**EXERCISE INSTRUCTIONS:**
Turn the records from the line with "In terms of" to the line with "The object closer", inclusive, into a numbered list, dropping the blank lines.

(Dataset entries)
▬▬▬▬▬▬
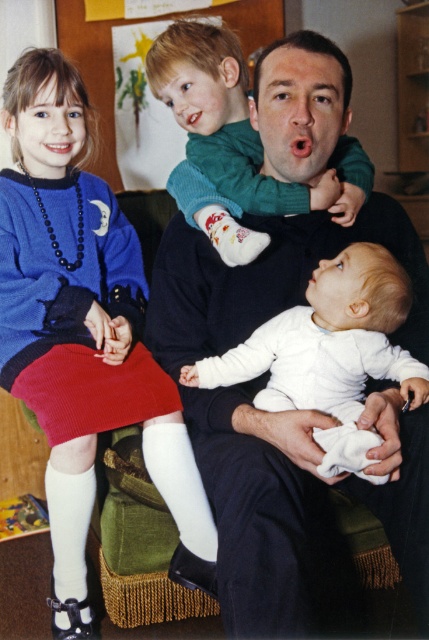
Question: Considering the real-world distances, which object is farthest from the white smooth onesie at lower center?

Choices:
 (A) green sweater at upper center
 (B) knitted blue sweater at upper left

Answer: (B)

Question: Which point is closer to the camera?

Choices:
 (A) green sweater at upper center
 (B) white smooth onesie at lower center

Answer: (B)

Question: Is dark blue sweater at upper center above white smooth onesie at lower center?

Choices:
 (A) no
 (B) yes

Answer: (A)

Question: Does dark blue sweater at upper center appear on the left side of white smooth onesie at lower center?

Choices:
 (A) no
 (B) yes

Answer: (B)

Question: Which object is the closest to the white smooth onesie at lower center?

Choices:
 (A) knitted blue sweater at upper left
 (B) dark blue sweater at upper center
 (C) green sweater at upper center

Answer: (B)

Question: Does white smooth onesie at lower center lie in front of green sweater at upper center?

Choices:
 (A) no
 (B) yes

Answer: (B)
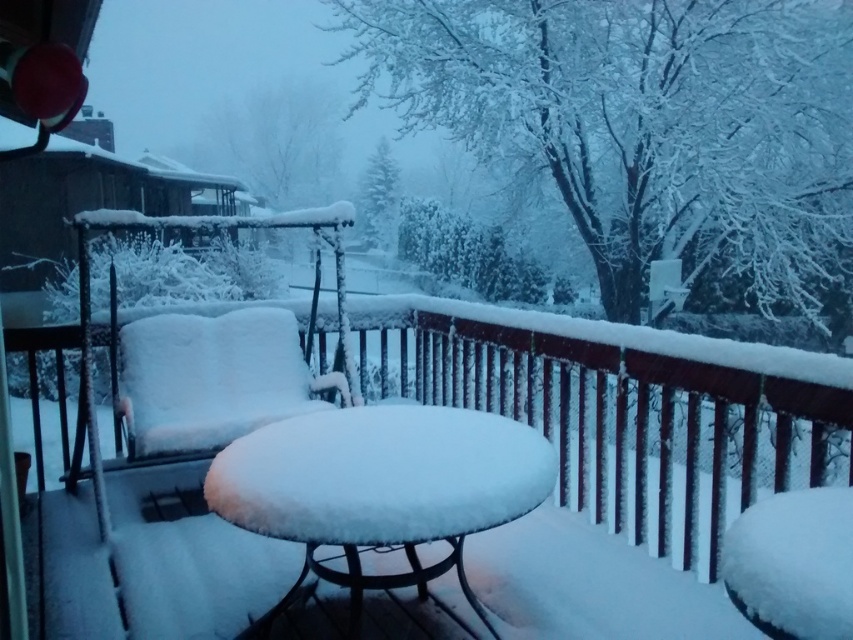
Does white snow-covered table at center have a smaller size compared to white fluffy cushion at center?

Yes, white snow-covered table at center is smaller than white fluffy cushion at center.

Between point (265, 476) and point (154, 451), which one is positioned in front?

Point (265, 476) is in front.

Where is `white snow-covered table at center`? white snow-covered table at center is located at coordinates (380, 486).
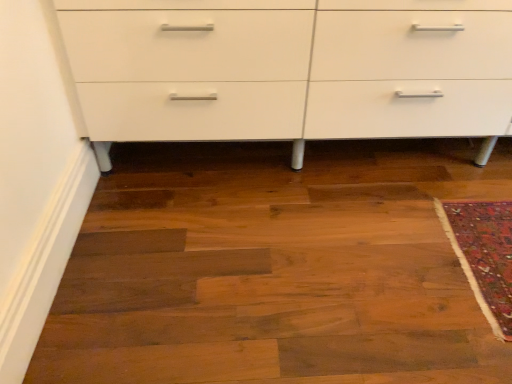
Question: Should I look upward or downward to see white glossy chest of drawers at center?

Choices:
 (A) up
 (B) down

Answer: (A)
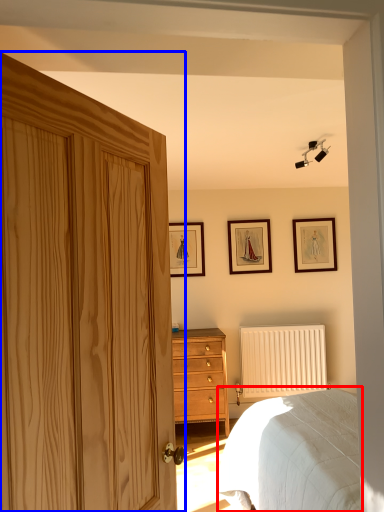
Question: Which object is further to the camera taking this photo, bed (highlighted by a red box) or door (highlighted by a blue box)?

Choices:
 (A) bed
 (B) door

Answer: (A)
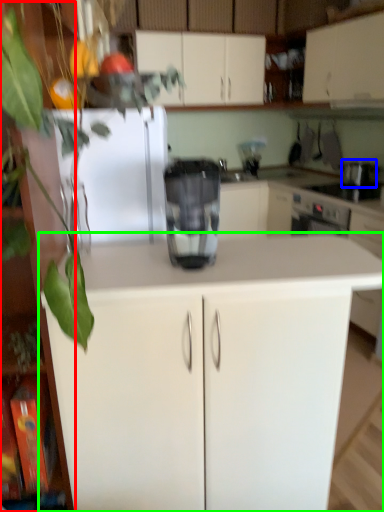
Question: Which is nearer to the cabinetry (highlighted by a red box)? appliance (highlighted by a blue box) or cabinetry (highlighted by a green box).

Choices:
 (A) appliance
 (B) cabinetry

Answer: (B)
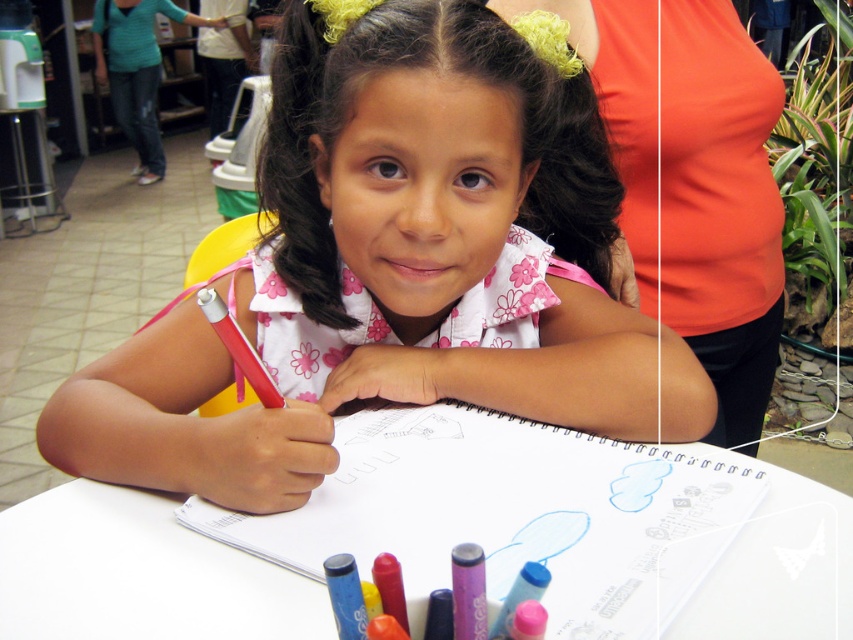
Measure the distance between white paper at center and camera.

The distance of white paper at center from camera is 16.37 inches.

Does white paper at center appear on the left side of matte red pencil at center?

In fact, white paper at center is to the right of matte red pencil at center.

Is point (366, 506) closer to camera compared to point (247, 369)?

That is False.

This screenshot has width=853, height=640. I want to click on white paper at center, so click(x=444, y=540).

Who is taller, pink floral blouse at center or matte pink crayon at center?

Standing taller between the two is pink floral blouse at center.

Which is more to the right, pink floral blouse at center or matte pink crayon at center?

matte pink crayon at center

Is point (514, 333) more distant than point (383, 596)?

Yes, point (514, 333) is behind point (383, 596).

Locate an element on the screen. pink floral blouse at center is located at coordinates [397, 264].

Does pink floral blouse at center have a larger size compared to white paper at center?

Indeed, pink floral blouse at center has a larger size compared to white paper at center.

At what (x,y) coordinates should I click in order to perform the action: click on pink floral blouse at center. Please return your answer as a coordinate pair (x, y). This screenshot has height=640, width=853. Looking at the image, I should click on (397, 264).

You are a GUI agent. You are given a task and a screenshot of the screen. Output one action in this format:
    pyautogui.click(x=<x>, y=<y>)
    Task: Click on the pink floral blouse at center
    This screenshot has width=853, height=640.
    Given the screenshot: What is the action you would take?
    pyautogui.click(x=397, y=264)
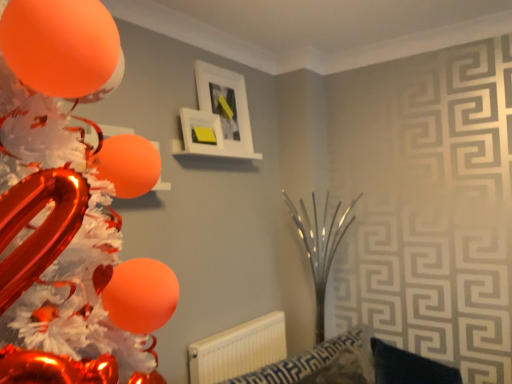
Describe the element at coordinates (217, 116) in the screenshot. The height and width of the screenshot is (384, 512). I see `white matte picture frame at upper center, positioned as the 2th picture frame in front-to-back order` at that location.

You are a GUI agent. You are given a task and a screenshot of the screen. Output one action in this format:
    pyautogui.click(x=<x>, y=<y>)
    Task: Click on the white plastic radiator at lower center
    The width and height of the screenshot is (512, 384).
    Given the screenshot: What is the action you would take?
    pyautogui.click(x=238, y=349)

What do you see at coordinates (201, 132) in the screenshot?
I see `white matte picture frame at upper center, the first picture frame viewed from the front` at bounding box center [201, 132].

At what (x,y) coordinates should I click in order to perform the action: click on white matte picture frame at upper center, positioned as the 2th picture frame in front-to-back order. Please return your answer as a coordinate pair (x, y). The height and width of the screenshot is (384, 512). Looking at the image, I should click on (217, 116).

From the image's perspective, which is below, white matte picture frame at upper center, positioned as the 2th picture frame in front-to-back order, or white plastic radiator at lower center?

From the image's view, white plastic radiator at lower center is below.

This screenshot has width=512, height=384. What are the coordinates of `the 1st picture frame counting from the left side of the white plastic radiator at lower center` in the screenshot? It's located at (217, 116).

From the picture: From a real-world perspective, who is located higher, white matte picture frame at upper center, which is counted as the first picture frame, starting from the back, or white plastic radiator at lower center?

white matte picture frame at upper center, which is counted as the first picture frame, starting from the back, from a real-world perspective.

Considering the relative sizes of white plastic radiator at lower center and white matte picture frame at upper center, positioned as the 2th picture frame in front-to-back order, in the image provided, is white plastic radiator at lower center shorter than white matte picture frame at upper center, positioned as the 2th picture frame in front-to-back order,?

Yes, white plastic radiator at lower center is shorter than white matte picture frame at upper center, positioned as the 2th picture frame in front-to-back order.

Could you measure the distance between white plastic radiator at lower center and white matte picture frame at upper center, which is counted as the first picture frame, starting from the back?

1.06 meters.

This screenshot has width=512, height=384. There is a white plastic radiator at lower center. Find the location of `the 2nd picture frame above it (from the image's perspective)`. the 2nd picture frame above it (from the image's perspective) is located at coordinates (217, 116).

From a real-world perspective, is white plastic radiator at lower center positioned under white matte picture frame at upper center, positioned as the 2th picture frame in front-to-back order, based on gravity?

Yes, from a real-world perspective, white plastic radiator at lower center is below white matte picture frame at upper center, positioned as the 2th picture frame in front-to-back order.

From the image's perspective, is white matte picture frame at upper center, positioned as the 2th picture frame in front-to-back order, over white matte picture frame at upper center, the 2th picture frame in the back-to-front sequence?

Yes, from the image's perspective, white matte picture frame at upper center, positioned as the 2th picture frame in front-to-back order, is above white matte picture frame at upper center, the 2th picture frame in the back-to-front sequence.

Does white matte picture frame at upper center, which is counted as the first picture frame, starting from the back, have a smaller size compared to white matte picture frame at upper center, the first picture frame viewed from the front?

Incorrect, white matte picture frame at upper center, which is counted as the first picture frame, starting from the back, is not smaller in size than white matte picture frame at upper center, the first picture frame viewed from the front.

Who is shorter, white matte picture frame at upper center, which is counted as the first picture frame, starting from the back, or white matte picture frame at upper center, the first picture frame viewed from the front?

white matte picture frame at upper center, the first picture frame viewed from the front.

Based on their sizes in the image, would you say orange glossy balloon at left is bigger or smaller than white matte picture frame at upper center, positioned as the 2th picture frame in front-to-back order?

orange glossy balloon at left is bigger than white matte picture frame at upper center, positioned as the 2th picture frame in front-to-back order.

From the image's perspective, which is below, orange glossy balloon at left or white matte picture frame at upper center, positioned as the 2th picture frame in front-to-back order?

orange glossy balloon at left.

Could you tell me if orange glossy balloon at left is facing white matte picture frame at upper center, which is counted as the first picture frame, starting from the back?

No.

From the image's perspective, count 2nd picture frames upward from the orange glossy balloon at left and point to it. Please provide its 2D coordinates.

[(217, 116)]

Where is `balloon that is above the white plastic radiator at lower center (from the image's perspective)`? balloon that is above the white plastic radiator at lower center (from the image's perspective) is located at coordinates (57, 249).

Would you say white plastic radiator at lower center contains orange glossy balloon at left?

No, orange glossy balloon at left is not surrounded by white plastic radiator at lower center.

From the image's perspective, is white plastic radiator at lower center over orange glossy balloon at left?

Actually, white plastic radiator at lower center appears below orange glossy balloon at left in the image.

Is white plastic radiator at lower center directly adjacent to orange glossy balloon at left?

No, white plastic radiator at lower center is not making contact with orange glossy balloon at left.

Consider the image. From a real-world perspective, is orange glossy balloon at left positioned under white plastic radiator at lower center based on gravity?

Actually, orange glossy balloon at left is physically above white plastic radiator at lower center in the real world.

Looking at their sizes, would you say orange glossy balloon at left is wider or thinner than white plastic radiator at lower center?

In the image, orange glossy balloon at left appears to be wider than white plastic radiator at lower center.

Is orange glossy balloon at left positioned beyond the bounds of white plastic radiator at lower center?

Yes, orange glossy balloon at left is not within white plastic radiator at lower center.

From a real-world perspective, which picture frame is the 1st one above the orange glossy balloon at left? Please provide its 2D coordinates.

[(201, 132)]

Can you confirm if orange glossy balloon at left is smaller than white matte picture frame at upper center, the first picture frame viewed from the front?

Actually, orange glossy balloon at left might be larger than white matte picture frame at upper center, the first picture frame viewed from the front.

Considering the relative positions of orange glossy balloon at left and white matte picture frame at upper center, the 2th picture frame in the back-to-front sequence, in the image provided, is orange glossy balloon at left in front of white matte picture frame at upper center, the 2th picture frame in the back-to-front sequence,?

Yes, it is.

In terms of height, does orange glossy balloon at left look taller or shorter compared to white matte picture frame at upper center, the 2th picture frame in the back-to-front sequence?

orange glossy balloon at left is taller than white matte picture frame at upper center, the 2th picture frame in the back-to-front sequence.

In order to click on picture frame that is the 2nd one above the white plastic radiator at lower center (from a real-world perspective) in this screenshot , I will do `click(217, 116)`.

Locate an element on the screen. radiator below the white matte picture frame at upper center, positioned as the 2th picture frame in front-to-back order (from a real-world perspective) is located at coordinates (238, 349).

Based on their spatial positions, is white plastic radiator at lower center or white matte picture frame at upper center, positioned as the 2th picture frame in front-to-back order, further from orange glossy balloon at left?

Based on the image, white plastic radiator at lower center appears to be further to orange glossy balloon at left.

From the image, which object appears to be nearer to white matte picture frame at upper center, the 2th picture frame in the back-to-front sequence, white plastic radiator at lower center or orange glossy balloon at left?

The object closer to white matte picture frame at upper center, the 2th picture frame in the back-to-front sequence, is white plastic radiator at lower center.

Looking at the image, which one is located closer to white matte picture frame at upper center, positioned as the 2th picture frame in front-to-back order, white matte picture frame at upper center, the first picture frame viewed from the front, or white plastic radiator at lower center?

Among the two, white matte picture frame at upper center, the first picture frame viewed from the front, is located nearer to white matte picture frame at upper center, positioned as the 2th picture frame in front-to-back order.

Looking at the image, which one is located further to white matte picture frame at upper center, the 2th picture frame in the back-to-front sequence, orange glossy balloon at left or white matte picture frame at upper center, positioned as the 2th picture frame in front-to-back order?

orange glossy balloon at left.

From the picture: Estimate the real-world distances between objects in this image. Which object is closer to white matte picture frame at upper center, which is counted as the first picture frame, starting from the back, white matte picture frame at upper center, the 2th picture frame in the back-to-front sequence, or orange glossy balloon at left?

white matte picture frame at upper center, the 2th picture frame in the back-to-front sequence, lies closer to white matte picture frame at upper center, which is counted as the first picture frame, starting from the back, than the other object.

Which object lies further to the anchor point white plastic radiator at lower center, white matte picture frame at upper center, positioned as the 2th picture frame in front-to-back order, or orange glossy balloon at left?

orange glossy balloon at left is positioned further to the anchor white plastic radiator at lower center.

When comparing their distances from white matte picture frame at upper center, positioned as the 2th picture frame in front-to-back order, does orange glossy balloon at left or white plastic radiator at lower center seem closer?

→ white plastic radiator at lower center lies closer to white matte picture frame at upper center, positioned as the 2th picture frame in front-to-back order, than the other object.

From the image, which object appears to be nearer to white matte picture frame at upper center, positioned as the 2th picture frame in front-to-back order, white plastic radiator at lower center or white matte picture frame at upper center, the 2th picture frame in the back-to-front sequence?

Among the two, white matte picture frame at upper center, the 2th picture frame in the back-to-front sequence, is located nearer to white matte picture frame at upper center, positioned as the 2th picture frame in front-to-back order.

What are the coordinates of `radiator between orange glossy balloon at left and white matte picture frame at upper center, the 2th picture frame in the back-to-front sequence, from front to back` in the screenshot? It's located at (238, 349).

Where is `picture frame between white matte picture frame at upper center, which is counted as the first picture frame, starting from the back, and white plastic radiator at lower center, in the vertical direction`? This screenshot has height=384, width=512. picture frame between white matte picture frame at upper center, which is counted as the first picture frame, starting from the back, and white plastic radiator at lower center, in the vertical direction is located at coordinates 201,132.

Where is `picture frame located between orange glossy balloon at left and white matte picture frame at upper center, which is counted as the first picture frame, starting from the back, in the depth direction`? Image resolution: width=512 pixels, height=384 pixels. picture frame located between orange glossy balloon at left and white matte picture frame at upper center, which is counted as the first picture frame, starting from the back, in the depth direction is located at coordinates (201, 132).

This screenshot has height=384, width=512. What are the coordinates of `radiator between orange glossy balloon at left and white matte picture frame at upper center, positioned as the 2th picture frame in front-to-back order, from front to back` in the screenshot? It's located at (238, 349).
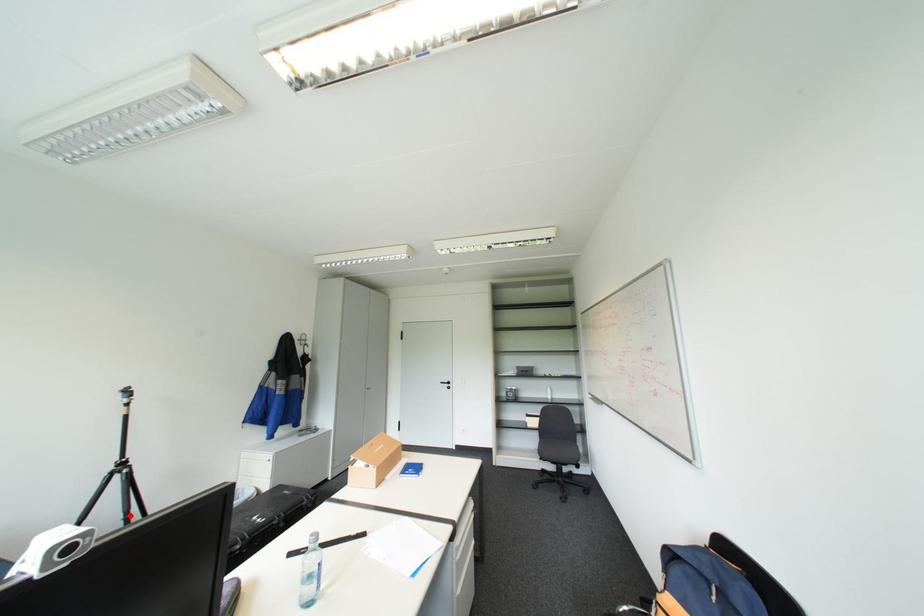
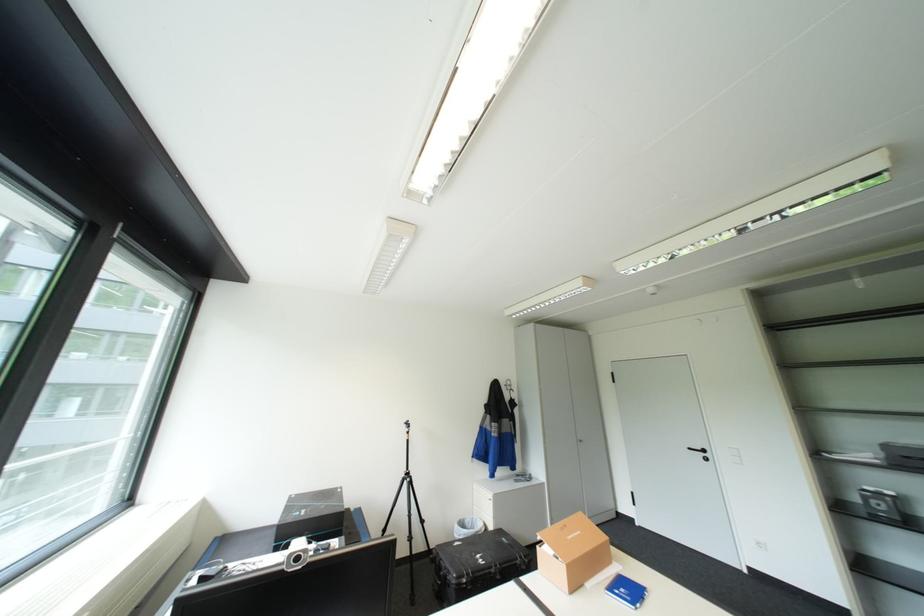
▬▬▬▬▬▬
**SOLUTION FOR THIS PROBLEM:**
1. In terms of height, does orange glossy balloon at left look taller or shorter compared to white matte picture frame at upper center, the 2th picture frame in the back-to-front sequence?
2. orange glossy balloon at left is taller than white matte picture frame at upper center, the 2th picture frame in the back-to-front sequence.
3. In order to click on picture frame that is the 2nd one above the white plastic radiator at lower center (from a real-world perspective) in this screenshot , I will do `click(217, 116)`.
4. Locate an element on the screen. radiator below the white matte picture frame at upper center, positioned as the 2th picture frame in front-to-back order (from a real-world perspective) is located at coordinates (238, 349).
5. Based on their spatial positions, is white plastic radiator at lower center or white matte picture frame at upper center, positioned as the 2th picture frame in front-to-back order, further from orange glossy balloon at left?
6. Based on the image, white plastic radiator at lower center appears to be further to orange glossy balloon at left.
7. From the image, which object appears to be nearer to white matte picture frame at upper center, the 2th picture frame in the back-to-front sequence, white plastic radiator at lower center or orange glossy balloon at left?
8. The object closer to white matte picture frame at upper center, the 2th picture frame in the back-to-front sequence, is white plastic radiator at lower center.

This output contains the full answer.